ACTIVITY: Once you have located the line containing "second_place: [267, 238, 372, 382]" in the material below, return it exactly along with each line after it through the line containing "new: card wallet in teal".

DATA EXCERPTS:
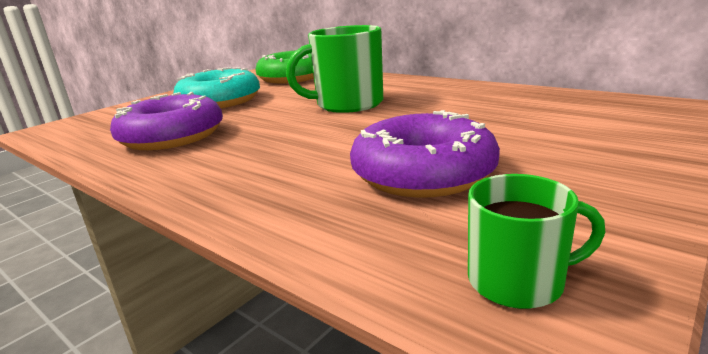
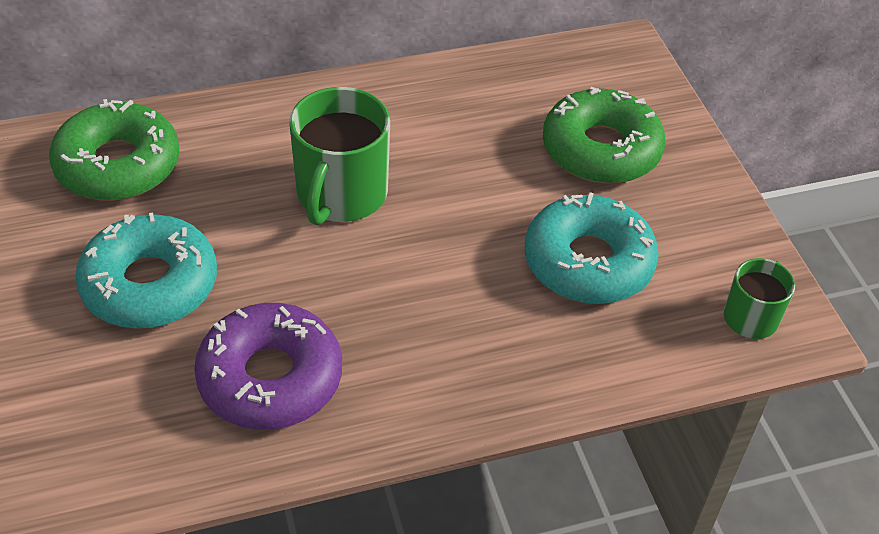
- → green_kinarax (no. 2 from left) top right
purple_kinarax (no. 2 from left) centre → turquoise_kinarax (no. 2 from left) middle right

--

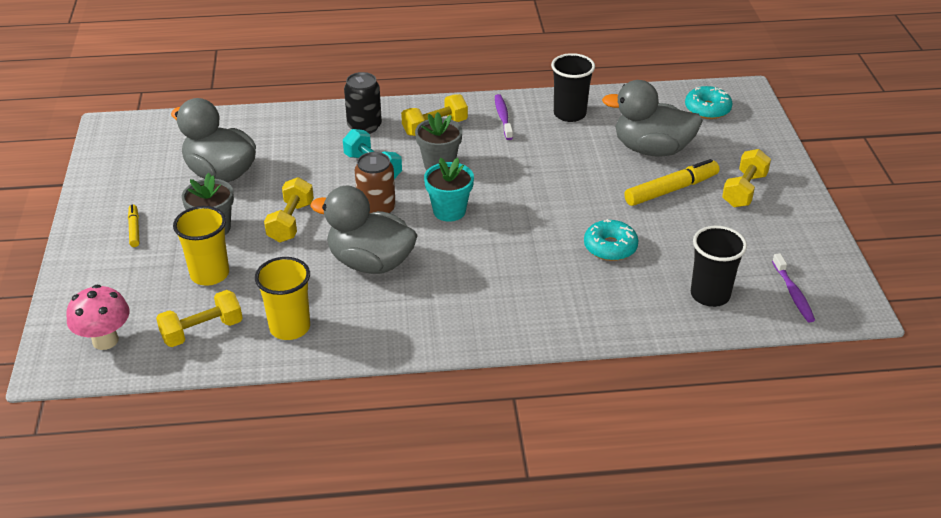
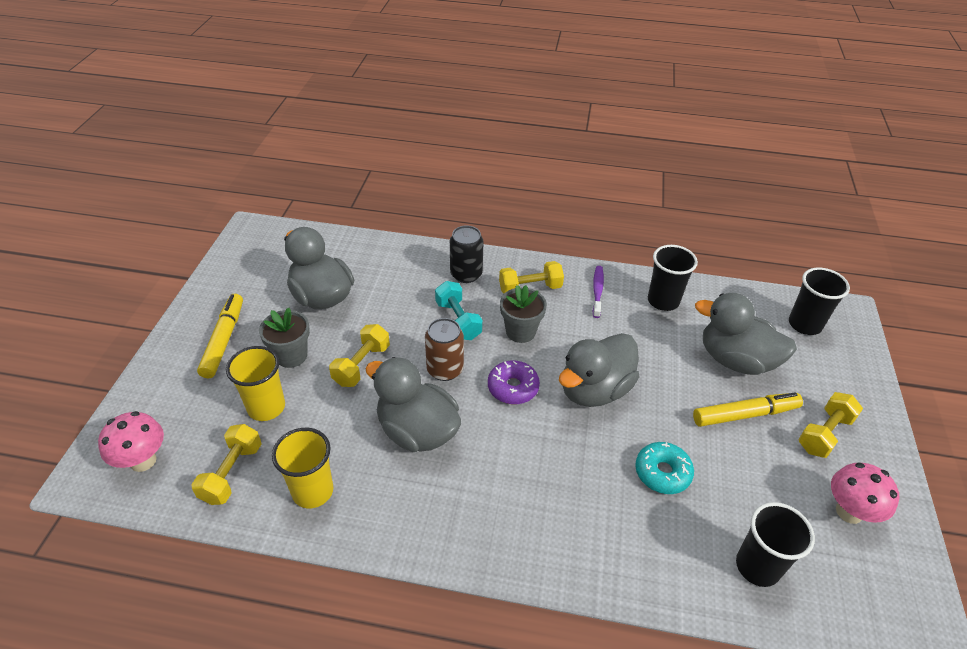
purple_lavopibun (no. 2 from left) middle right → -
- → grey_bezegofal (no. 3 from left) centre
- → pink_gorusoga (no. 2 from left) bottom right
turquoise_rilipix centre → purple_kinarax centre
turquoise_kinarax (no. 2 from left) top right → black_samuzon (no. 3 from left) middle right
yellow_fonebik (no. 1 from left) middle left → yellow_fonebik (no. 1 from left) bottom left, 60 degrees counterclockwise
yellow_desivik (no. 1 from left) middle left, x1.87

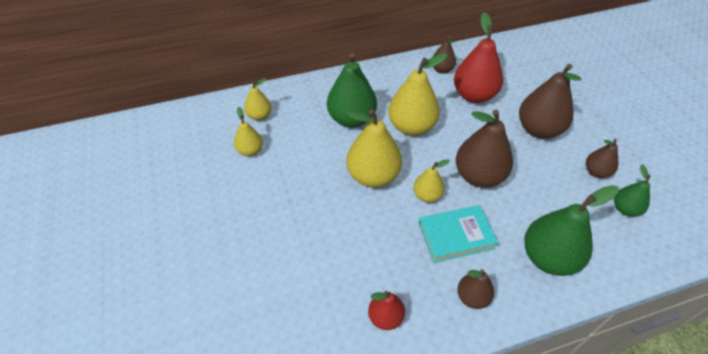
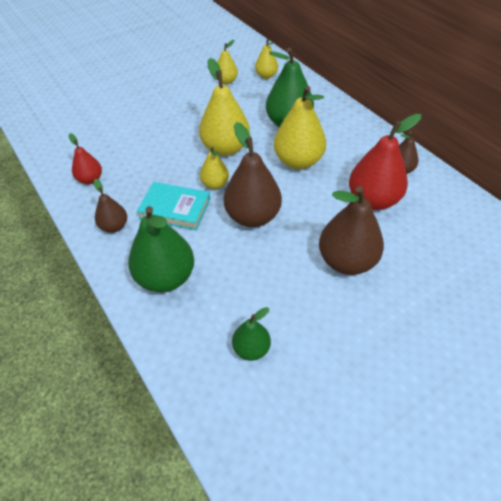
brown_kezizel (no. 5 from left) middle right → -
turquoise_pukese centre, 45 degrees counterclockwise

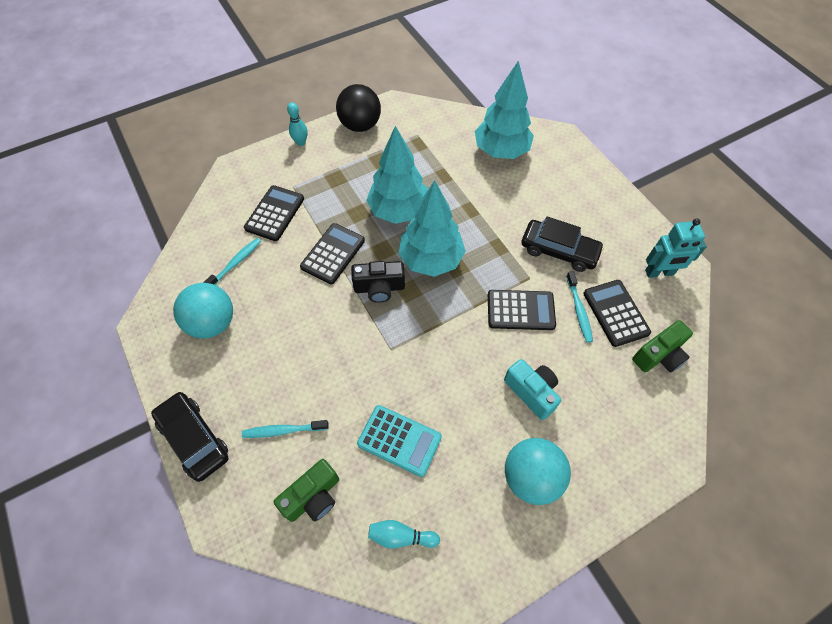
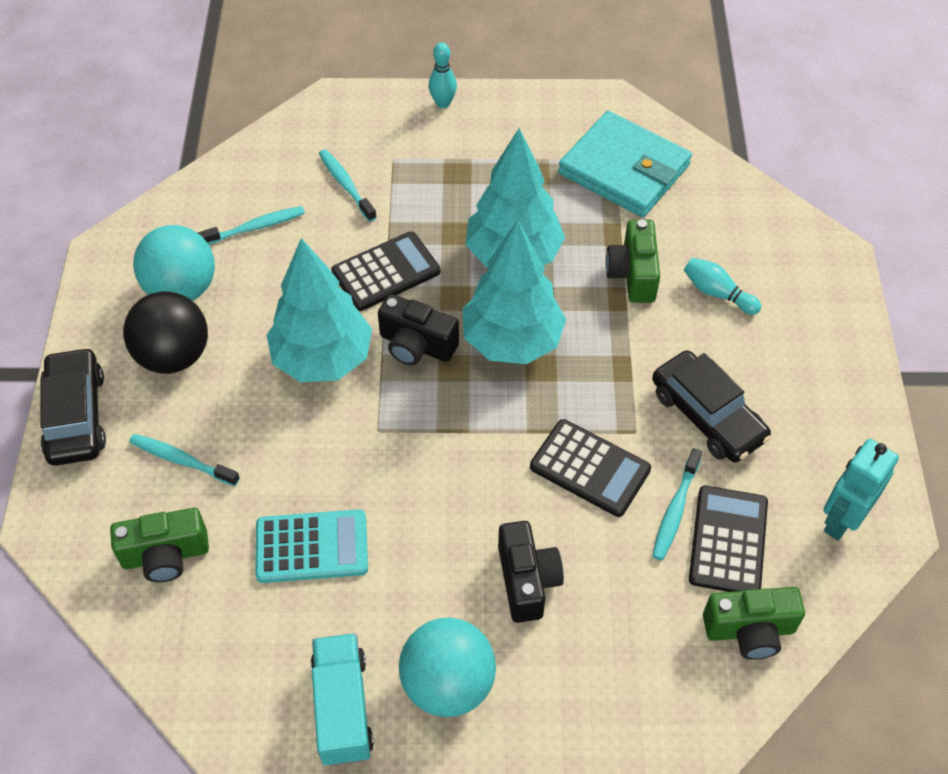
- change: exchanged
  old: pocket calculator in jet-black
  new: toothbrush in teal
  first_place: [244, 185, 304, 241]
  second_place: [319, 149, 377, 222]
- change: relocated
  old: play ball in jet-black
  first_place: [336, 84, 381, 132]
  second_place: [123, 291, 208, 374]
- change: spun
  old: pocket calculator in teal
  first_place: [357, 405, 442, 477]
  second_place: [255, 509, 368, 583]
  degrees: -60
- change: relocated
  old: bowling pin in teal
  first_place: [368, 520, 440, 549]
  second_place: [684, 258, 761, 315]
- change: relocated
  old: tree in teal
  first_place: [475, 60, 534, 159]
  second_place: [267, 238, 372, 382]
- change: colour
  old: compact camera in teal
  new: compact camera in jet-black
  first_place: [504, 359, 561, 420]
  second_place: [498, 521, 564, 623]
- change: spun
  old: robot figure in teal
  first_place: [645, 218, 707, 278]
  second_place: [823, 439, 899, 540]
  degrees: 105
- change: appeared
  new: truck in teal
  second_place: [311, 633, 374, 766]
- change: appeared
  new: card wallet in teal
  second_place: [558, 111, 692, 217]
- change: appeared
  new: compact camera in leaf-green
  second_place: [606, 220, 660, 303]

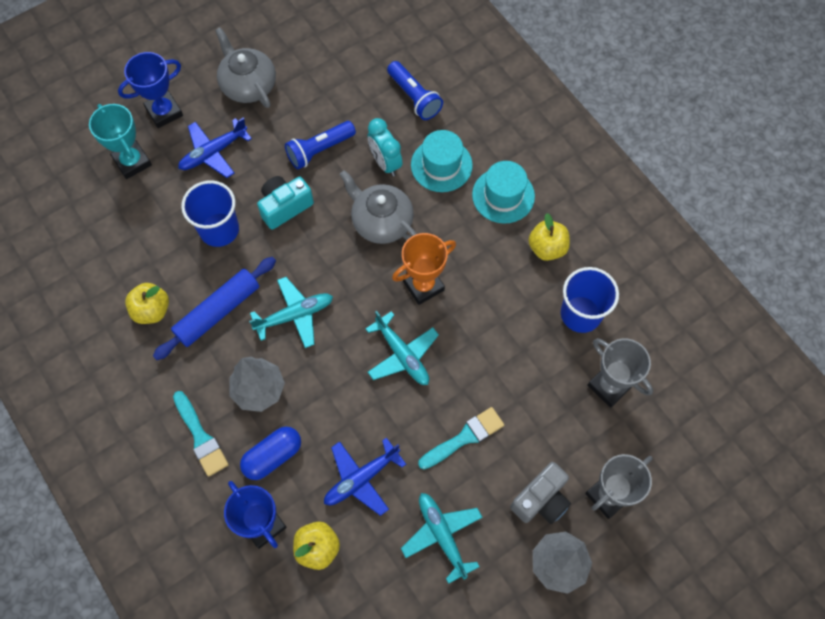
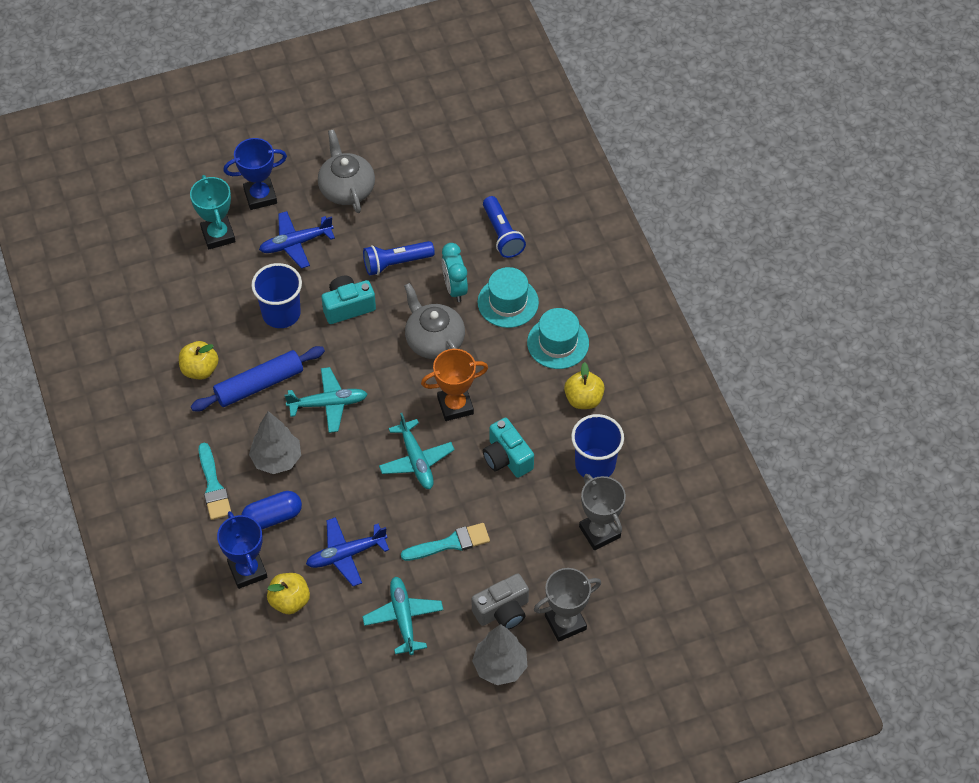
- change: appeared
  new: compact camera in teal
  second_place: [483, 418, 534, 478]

TASK RESULT:
  second_place: [267, 238, 372, 382]
- change: colour
  old: compact camera in teal
  new: compact camera in jet-black
  first_place: [504, 359, 561, 420]
  second_place: [498, 521, 564, 623]
- change: spun
  old: robot figure in teal
  first_place: [645, 218, 707, 278]
  second_place: [823, 439, 899, 540]
  degrees: 105
- change: appeared
  new: truck in teal
  second_place: [311, 633, 374, 766]
- change: appeared
  new: card wallet in teal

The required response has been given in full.